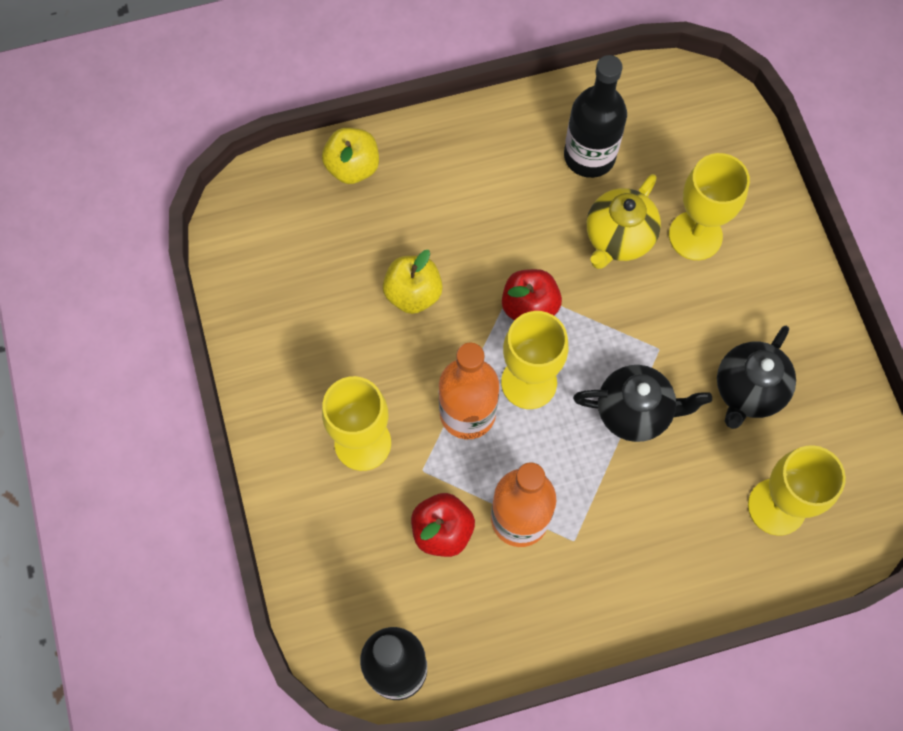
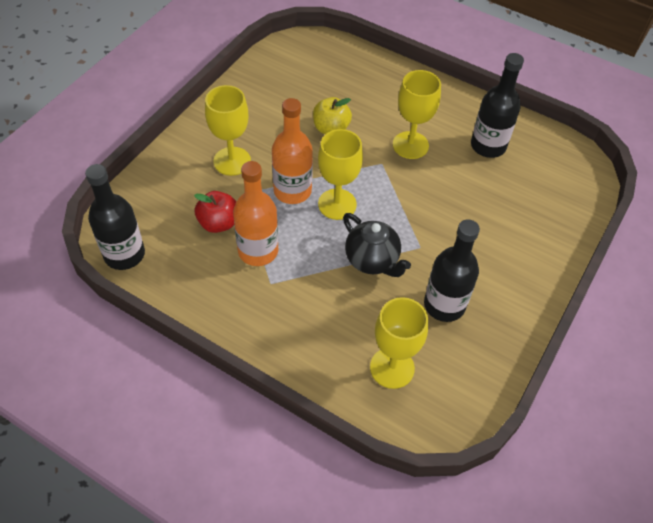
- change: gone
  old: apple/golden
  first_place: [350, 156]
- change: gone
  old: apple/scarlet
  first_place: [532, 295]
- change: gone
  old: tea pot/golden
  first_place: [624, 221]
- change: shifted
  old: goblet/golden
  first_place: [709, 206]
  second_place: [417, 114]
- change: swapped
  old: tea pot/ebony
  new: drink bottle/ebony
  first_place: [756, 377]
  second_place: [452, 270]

▶ **What is expected**
Lines from the one containing "old: tea pot/ebony" through the final line of the entries are the only ones to print, and each must match exactly.

▶ **Exercise answer**
  old: tea pot/ebony
  new: drink bottle/ebony
  first_place: [756, 377]
  second_place: [452, 270]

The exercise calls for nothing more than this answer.